The entries are to be returned exactly, with images left out.

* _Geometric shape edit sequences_
-=-=-=-=-
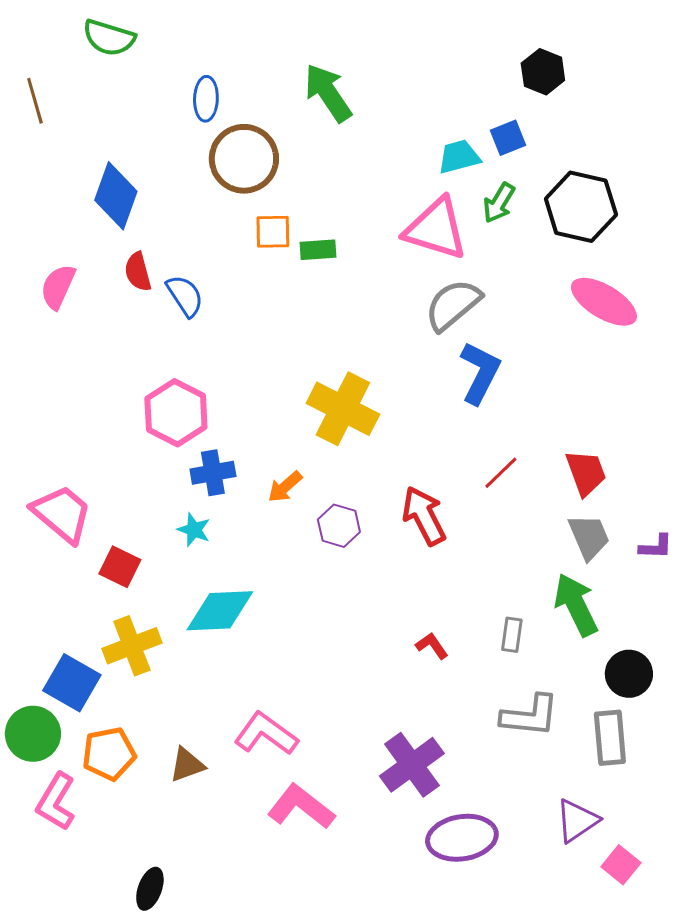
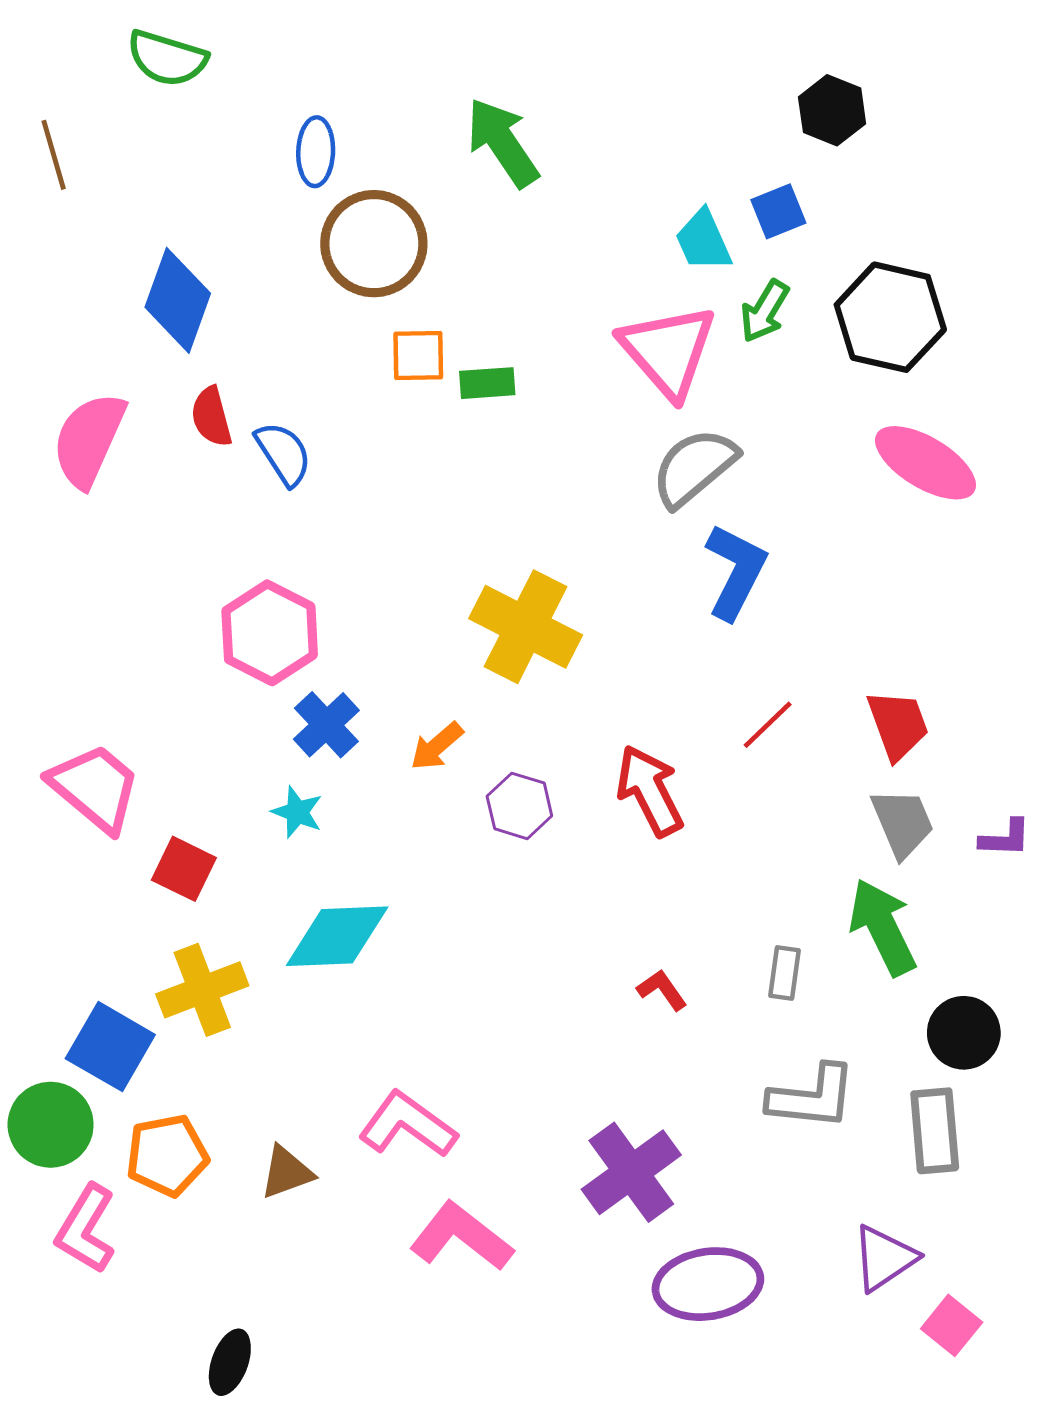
cyan trapezoid: (459, 157) -> (703, 241), turned -99
pink triangle: (436, 229) -> (668, 351), turned 32
pink semicircle: (58, 287) -> (89, 440), size x1.4
blue cross: (213, 473) -> (326, 725), turned -33

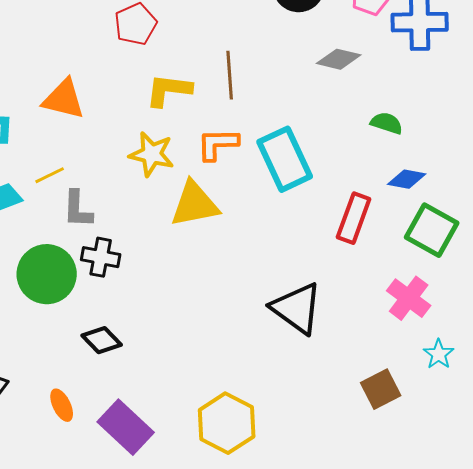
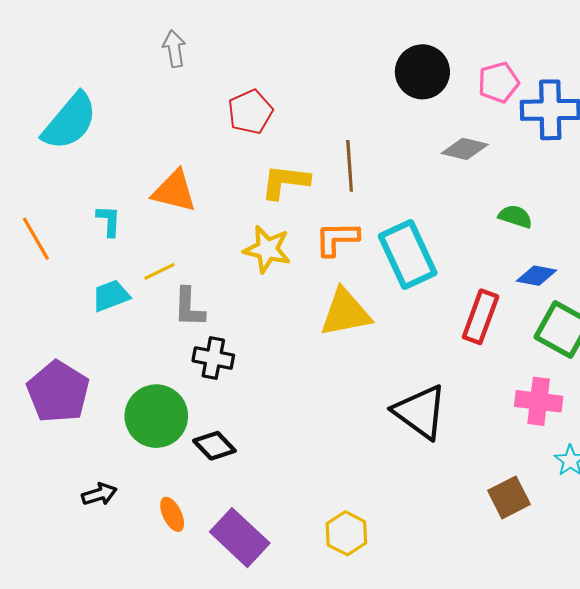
yellow triangle: (195, 204) -> (345, 313), moved
green circle: (47, 274) -> (156, 416), moved
pink cross: (409, 298) -> (539, 401), turned -30
yellow hexagon: (227, 423) -> (346, 533), size x0.7

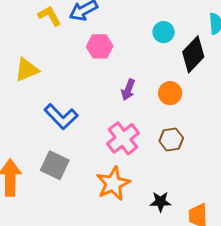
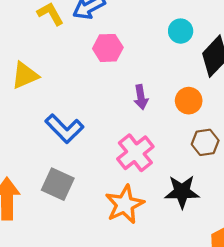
purple arrow: (128, 90) -> (141, 97), turned -30
brown hexagon: (171, 139) -> (205, 142), moved
black star: (160, 202) -> (182, 192), moved, size x1.4

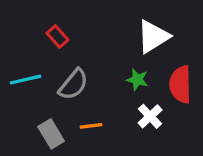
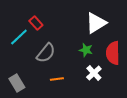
cyan line: (26, 80) -> (19, 37), moved, turned -30
gray rectangle: (51, 134) -> (17, 83), moved

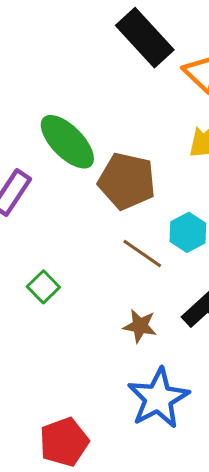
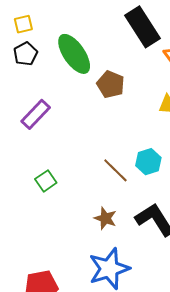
green ellipse: (67, 142) -> (74, 54), moved
brown pentagon: (127, 181) -> (111, 84), moved, size x0.7

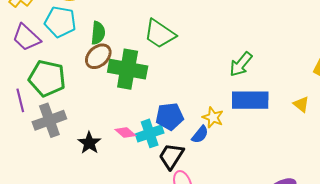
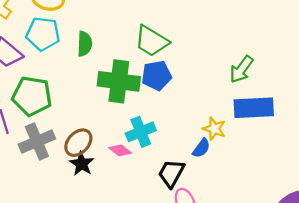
brown ellipse: (98, 56) -> (78, 143), moved
blue pentagon: (170, 116) -> (157, 76), moved
cyan cross: (150, 133) -> (141, 132), moved

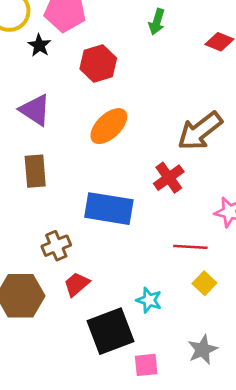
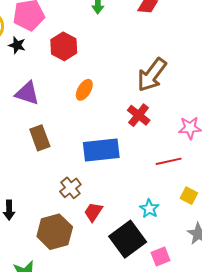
orange ellipse: (109, 126) -> (84, 90), size x0.7
yellow square: (204, 283) -> (189, 196), moved
cyan star: (149, 300) -> (149, 209), turned 30

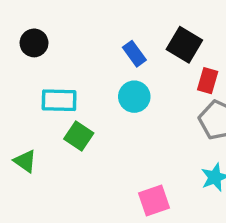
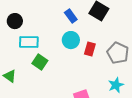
black circle: (34, 43) -> (15, 21), moved
red rectangle: (208, 81) -> (90, 49), moved

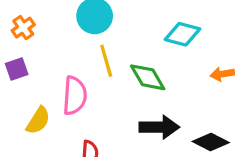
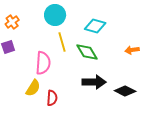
cyan diamond: (183, 34) -> (95, 26), moved
yellow semicircle: (38, 120) -> (33, 88), moved

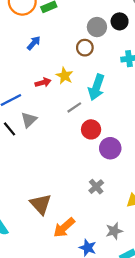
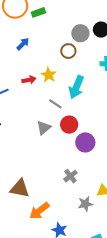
gray line: (74, 107) -> (55, 104), turned 64
gray triangle: (29, 120) -> (44, 128), moved
brown triangle: (41, 204) -> (20, 188), turned -40
gray star: (114, 231) -> (85, 204), moved

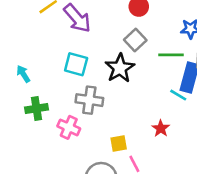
-=-=-=-=-
* _Answer_
cyan trapezoid: (459, 157) -> (703, 241), turned -99
pink triangle: (436, 229) -> (668, 351), turned 32
pink semicircle: (58, 287) -> (89, 440), size x1.4
blue cross: (213, 473) -> (326, 725), turned -33

yellow triangle: (195, 204) -> (345, 313), moved
green circle: (47, 274) -> (156, 416), moved
pink cross: (409, 298) -> (539, 401), turned -30
yellow hexagon: (227, 423) -> (346, 533), size x0.7

purple arrow: (128, 90) -> (141, 97), turned -30
brown hexagon: (171, 139) -> (205, 142), moved
black star: (160, 202) -> (182, 192), moved, size x1.4

cyan line: (26, 80) -> (19, 37), moved, turned -30
gray rectangle: (51, 134) -> (17, 83), moved

green ellipse: (67, 142) -> (74, 54), moved
brown pentagon: (127, 181) -> (111, 84), moved, size x0.7

brown ellipse: (98, 56) -> (78, 143), moved
blue pentagon: (170, 116) -> (157, 76), moved
cyan cross: (150, 133) -> (141, 132), moved

orange ellipse: (109, 126) -> (84, 90), size x0.7
yellow square: (204, 283) -> (189, 196), moved
cyan star: (149, 300) -> (149, 209), turned 30

black circle: (34, 43) -> (15, 21), moved
red rectangle: (208, 81) -> (90, 49), moved

cyan diamond: (183, 34) -> (95, 26), moved
yellow semicircle: (38, 120) -> (33, 88), moved

gray line: (74, 107) -> (55, 104), turned 64
gray triangle: (29, 120) -> (44, 128), moved
brown triangle: (41, 204) -> (20, 188), turned -40
gray star: (114, 231) -> (85, 204), moved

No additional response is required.